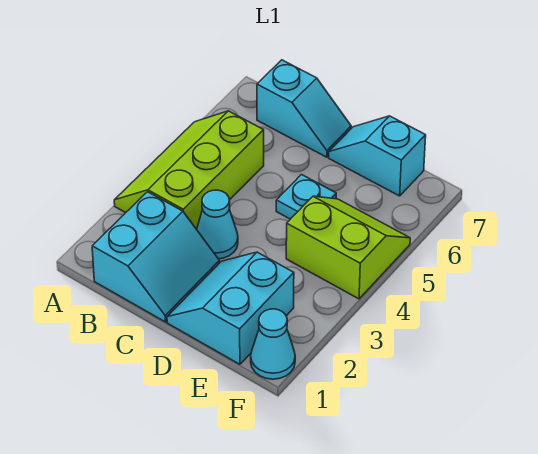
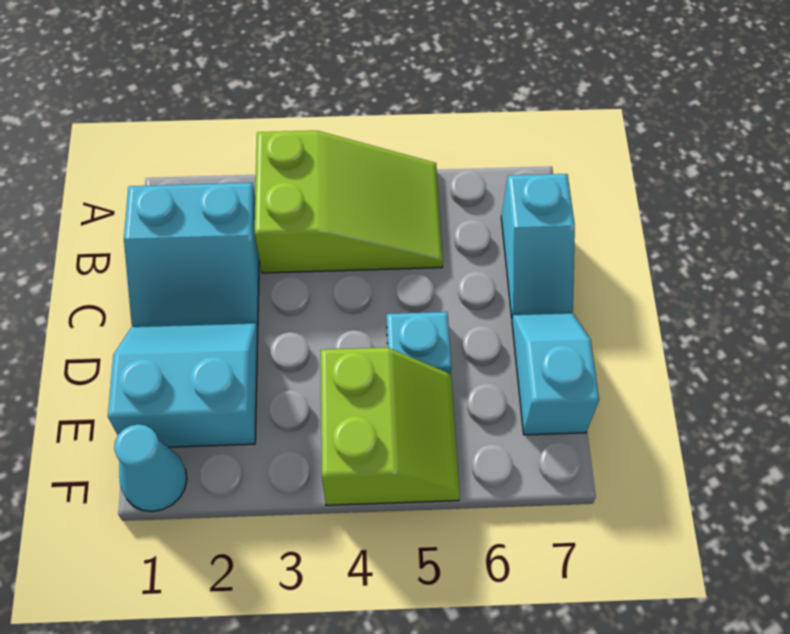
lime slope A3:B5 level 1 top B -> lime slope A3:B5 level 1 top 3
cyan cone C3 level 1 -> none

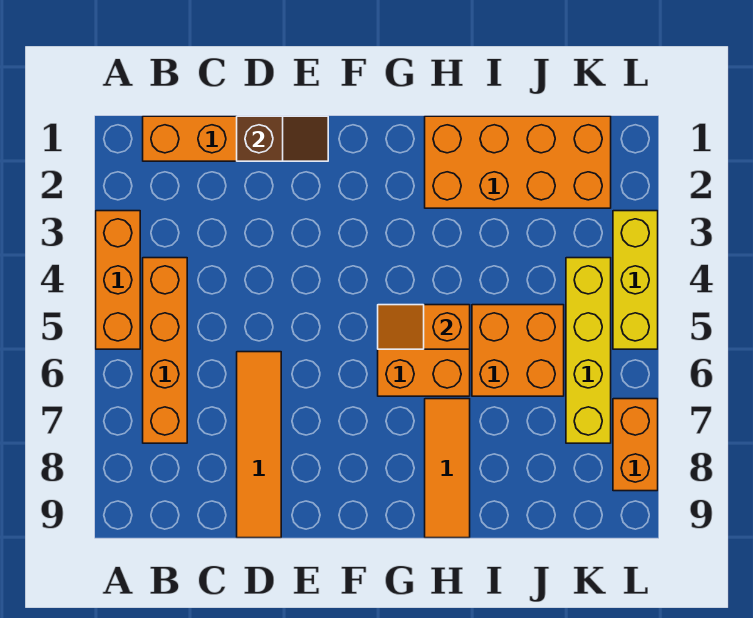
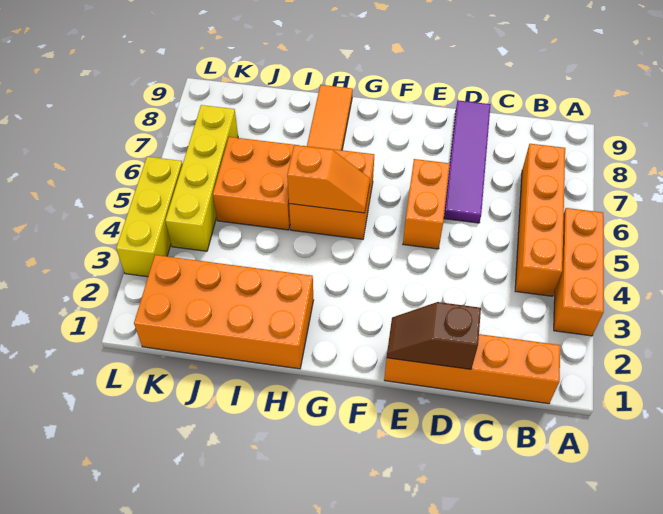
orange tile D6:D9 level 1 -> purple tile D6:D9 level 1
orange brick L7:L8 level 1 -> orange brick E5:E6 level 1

▸ **WHAT YOU NEED TO DO**
Please reproduce, word for word, every line from the line with "orange tile D6:D9" to the final line above, including both ends.

▸ **COMPLETED EXERCISE**
orange tile D6:D9 level 1 -> purple tile D6:D9 level 1
orange brick L7:L8 level 1 -> orange brick E5:E6 level 1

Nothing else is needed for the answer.